### Required work
In the records that follow, count the lines where the string "mushroom" appears, and give the count with nothing added.

(Scene edit records)
::::::

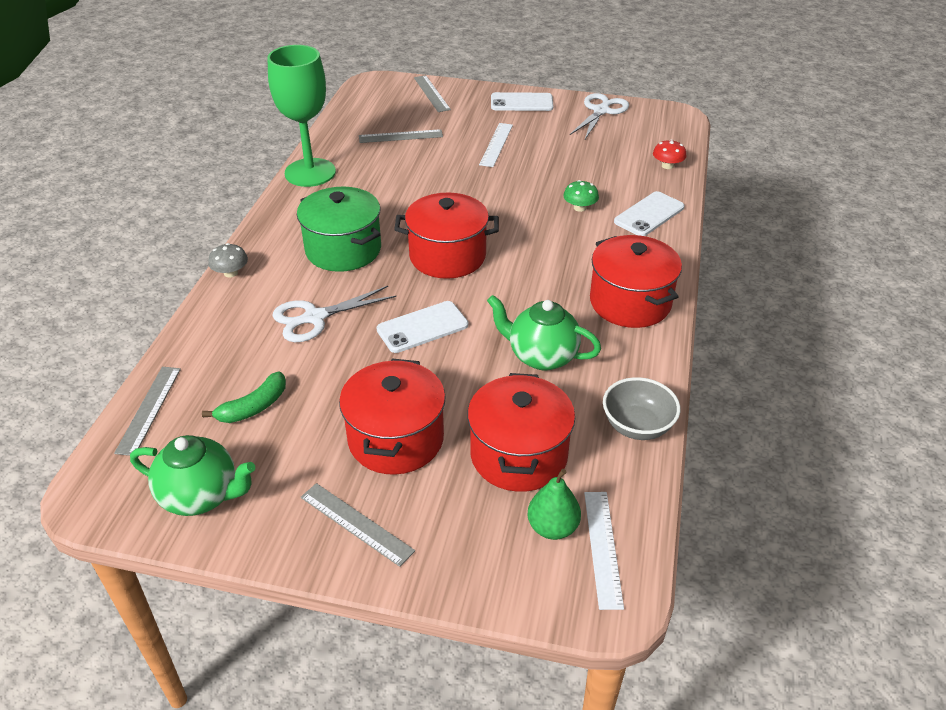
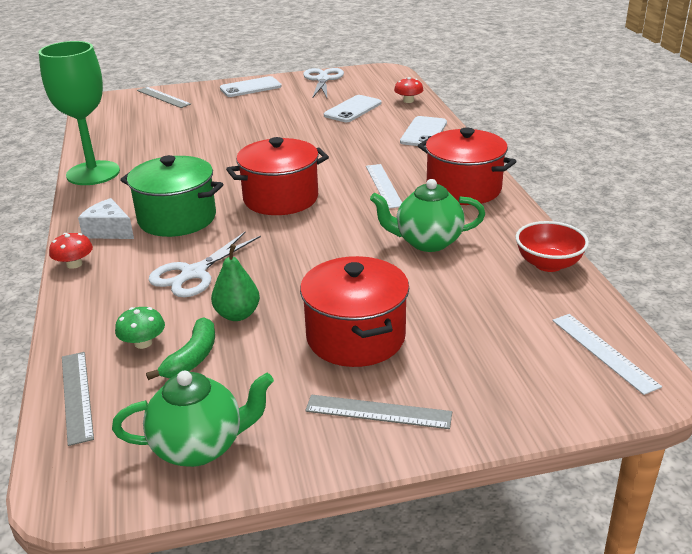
camera: 25 degrees left, 10 degrees down
(231, 273) = (74, 264): grey mushroom -> red mushroom
(280, 245) = (109, 231): none -> white cheese
(400, 136) = (160, 130): grey ruler -> none
(422, 327) = (304, 252): white phone -> white phone (352, 109)
(496, 144) = (254, 117): white ruler -> white ruler (384, 185)
(518, 455) = (474, 313): red pot -> none
(552, 527) = (551, 353): green pear -> green pear (237, 315)
(579, 208) = (364, 141): green mushroom -> green mushroom (143, 343)
(637, 426) = (548, 264): grey bowl -> red bowl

::::::

### Result
2